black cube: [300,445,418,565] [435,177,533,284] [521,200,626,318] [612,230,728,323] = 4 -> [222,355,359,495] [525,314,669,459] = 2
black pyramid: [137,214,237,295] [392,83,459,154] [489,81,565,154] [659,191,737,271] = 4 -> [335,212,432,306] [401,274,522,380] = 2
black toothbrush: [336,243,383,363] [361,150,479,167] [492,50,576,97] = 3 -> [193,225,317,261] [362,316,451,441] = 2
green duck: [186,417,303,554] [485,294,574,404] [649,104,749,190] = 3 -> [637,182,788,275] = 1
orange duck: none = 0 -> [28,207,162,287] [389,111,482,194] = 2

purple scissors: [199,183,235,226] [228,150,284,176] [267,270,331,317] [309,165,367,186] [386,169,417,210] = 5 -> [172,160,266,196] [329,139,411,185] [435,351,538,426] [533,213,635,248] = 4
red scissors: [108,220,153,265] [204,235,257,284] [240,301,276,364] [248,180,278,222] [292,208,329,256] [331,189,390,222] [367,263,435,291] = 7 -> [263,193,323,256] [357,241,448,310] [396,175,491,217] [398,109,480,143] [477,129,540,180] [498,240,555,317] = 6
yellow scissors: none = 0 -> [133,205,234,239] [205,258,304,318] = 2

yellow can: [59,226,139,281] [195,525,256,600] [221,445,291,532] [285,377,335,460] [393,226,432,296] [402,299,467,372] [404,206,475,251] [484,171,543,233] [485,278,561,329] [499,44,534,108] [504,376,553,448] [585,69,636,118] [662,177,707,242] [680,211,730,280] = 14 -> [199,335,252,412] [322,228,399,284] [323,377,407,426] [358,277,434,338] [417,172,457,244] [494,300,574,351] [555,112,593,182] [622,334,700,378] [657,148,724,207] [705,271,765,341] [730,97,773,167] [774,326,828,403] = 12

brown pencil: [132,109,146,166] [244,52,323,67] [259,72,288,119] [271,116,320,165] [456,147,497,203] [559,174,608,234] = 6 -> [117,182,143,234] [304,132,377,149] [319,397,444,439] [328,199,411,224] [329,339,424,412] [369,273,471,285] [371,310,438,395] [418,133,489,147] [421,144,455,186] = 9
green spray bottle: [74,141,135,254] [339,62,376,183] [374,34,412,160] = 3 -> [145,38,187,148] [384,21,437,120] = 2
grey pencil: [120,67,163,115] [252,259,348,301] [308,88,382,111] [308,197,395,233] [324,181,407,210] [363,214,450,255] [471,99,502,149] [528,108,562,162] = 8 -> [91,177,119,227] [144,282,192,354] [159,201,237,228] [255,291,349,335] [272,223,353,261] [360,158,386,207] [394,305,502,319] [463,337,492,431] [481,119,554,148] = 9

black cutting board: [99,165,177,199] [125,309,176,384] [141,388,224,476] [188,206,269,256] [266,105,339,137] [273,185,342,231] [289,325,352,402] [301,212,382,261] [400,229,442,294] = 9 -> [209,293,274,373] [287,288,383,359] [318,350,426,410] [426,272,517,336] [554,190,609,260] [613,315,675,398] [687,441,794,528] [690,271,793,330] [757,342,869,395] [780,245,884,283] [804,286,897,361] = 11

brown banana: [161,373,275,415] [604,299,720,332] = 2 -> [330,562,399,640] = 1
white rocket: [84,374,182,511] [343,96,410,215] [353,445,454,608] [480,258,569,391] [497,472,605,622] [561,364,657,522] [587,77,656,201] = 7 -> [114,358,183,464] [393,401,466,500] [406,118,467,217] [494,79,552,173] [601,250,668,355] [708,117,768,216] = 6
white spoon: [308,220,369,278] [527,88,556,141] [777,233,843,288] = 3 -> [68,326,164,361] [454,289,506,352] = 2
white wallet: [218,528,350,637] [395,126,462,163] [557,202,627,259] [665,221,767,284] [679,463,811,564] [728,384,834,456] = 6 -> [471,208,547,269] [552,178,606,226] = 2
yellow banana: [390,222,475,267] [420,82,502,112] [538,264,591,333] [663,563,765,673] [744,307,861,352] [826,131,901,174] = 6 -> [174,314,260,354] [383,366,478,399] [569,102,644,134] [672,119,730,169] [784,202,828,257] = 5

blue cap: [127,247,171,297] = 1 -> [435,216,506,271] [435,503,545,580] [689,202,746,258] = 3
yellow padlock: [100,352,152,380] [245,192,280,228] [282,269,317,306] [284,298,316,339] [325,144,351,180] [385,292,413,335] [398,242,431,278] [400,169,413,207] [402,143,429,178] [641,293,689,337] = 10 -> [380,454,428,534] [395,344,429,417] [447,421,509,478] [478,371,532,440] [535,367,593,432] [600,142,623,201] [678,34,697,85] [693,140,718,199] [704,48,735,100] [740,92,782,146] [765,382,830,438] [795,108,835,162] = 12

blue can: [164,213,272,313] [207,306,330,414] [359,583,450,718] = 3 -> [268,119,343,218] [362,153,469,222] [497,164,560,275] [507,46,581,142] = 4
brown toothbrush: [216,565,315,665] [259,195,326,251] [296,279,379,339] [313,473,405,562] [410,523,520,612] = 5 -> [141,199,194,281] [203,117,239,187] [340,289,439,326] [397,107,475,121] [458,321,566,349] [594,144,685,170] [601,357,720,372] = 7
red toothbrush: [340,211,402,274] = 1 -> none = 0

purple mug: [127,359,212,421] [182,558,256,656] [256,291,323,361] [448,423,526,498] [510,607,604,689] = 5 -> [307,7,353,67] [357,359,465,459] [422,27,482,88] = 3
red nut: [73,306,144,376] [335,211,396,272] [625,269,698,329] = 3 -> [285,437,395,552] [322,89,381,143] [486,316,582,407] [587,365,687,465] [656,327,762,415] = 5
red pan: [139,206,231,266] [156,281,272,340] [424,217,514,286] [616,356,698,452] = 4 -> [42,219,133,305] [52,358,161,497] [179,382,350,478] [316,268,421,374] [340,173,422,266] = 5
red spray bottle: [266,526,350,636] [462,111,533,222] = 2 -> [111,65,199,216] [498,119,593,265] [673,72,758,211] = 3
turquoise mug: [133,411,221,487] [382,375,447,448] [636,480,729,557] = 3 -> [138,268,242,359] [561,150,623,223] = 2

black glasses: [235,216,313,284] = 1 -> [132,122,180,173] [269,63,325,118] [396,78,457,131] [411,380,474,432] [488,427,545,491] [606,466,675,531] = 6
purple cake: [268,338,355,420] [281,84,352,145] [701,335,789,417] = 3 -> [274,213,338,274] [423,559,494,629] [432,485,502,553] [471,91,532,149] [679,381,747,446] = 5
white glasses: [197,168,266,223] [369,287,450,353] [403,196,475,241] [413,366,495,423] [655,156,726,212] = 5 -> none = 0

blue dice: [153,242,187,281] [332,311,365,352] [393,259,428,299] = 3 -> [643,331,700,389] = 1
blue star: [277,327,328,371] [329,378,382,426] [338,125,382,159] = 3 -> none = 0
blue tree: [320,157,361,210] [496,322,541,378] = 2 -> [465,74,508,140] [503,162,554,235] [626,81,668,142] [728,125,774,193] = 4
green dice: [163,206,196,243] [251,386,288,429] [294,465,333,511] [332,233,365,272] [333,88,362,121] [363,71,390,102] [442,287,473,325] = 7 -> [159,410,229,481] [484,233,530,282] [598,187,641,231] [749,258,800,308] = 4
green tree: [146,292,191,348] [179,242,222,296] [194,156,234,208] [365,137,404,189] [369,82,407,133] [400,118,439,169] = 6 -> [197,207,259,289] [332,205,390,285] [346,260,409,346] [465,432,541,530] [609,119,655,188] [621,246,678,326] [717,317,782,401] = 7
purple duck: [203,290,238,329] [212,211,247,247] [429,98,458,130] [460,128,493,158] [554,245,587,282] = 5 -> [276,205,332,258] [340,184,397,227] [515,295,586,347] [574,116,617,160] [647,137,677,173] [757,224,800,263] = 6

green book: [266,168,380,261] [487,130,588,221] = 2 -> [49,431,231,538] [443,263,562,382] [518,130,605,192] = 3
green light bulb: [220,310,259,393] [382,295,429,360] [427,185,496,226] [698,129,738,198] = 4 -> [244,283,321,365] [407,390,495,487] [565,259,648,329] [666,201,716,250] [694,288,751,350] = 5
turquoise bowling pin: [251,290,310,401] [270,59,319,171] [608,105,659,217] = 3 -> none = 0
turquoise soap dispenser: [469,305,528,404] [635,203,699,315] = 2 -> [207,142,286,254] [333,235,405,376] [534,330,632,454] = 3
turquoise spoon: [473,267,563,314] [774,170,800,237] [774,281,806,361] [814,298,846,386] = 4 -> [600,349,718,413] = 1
········
**What you should do**
Look above for the line containing "green light bulb: [220,310,259,393]", then please write out that line and each one after it through the end, exactly, with nothing else.

**Solution for this problem**
green light bulb: [220,310,259,393] [382,295,429,360] [427,185,496,226] [698,129,738,198] = 4 -> [244,283,321,365] [407,390,495,487] [565,259,648,329] [666,201,716,250] [694,288,751,350] = 5
turquoise bowling pin: [251,290,310,401] [270,59,319,171] [608,105,659,217] = 3 -> none = 0
turquoise soap dispenser: [469,305,528,404] [635,203,699,315] = 2 -> [207,142,286,254] [333,235,405,376] [534,330,632,454] = 3
turquoise spoon: [473,267,563,314] [774,170,800,237] [774,281,806,361] [814,298,846,386] = 4 -> [600,349,718,413] = 1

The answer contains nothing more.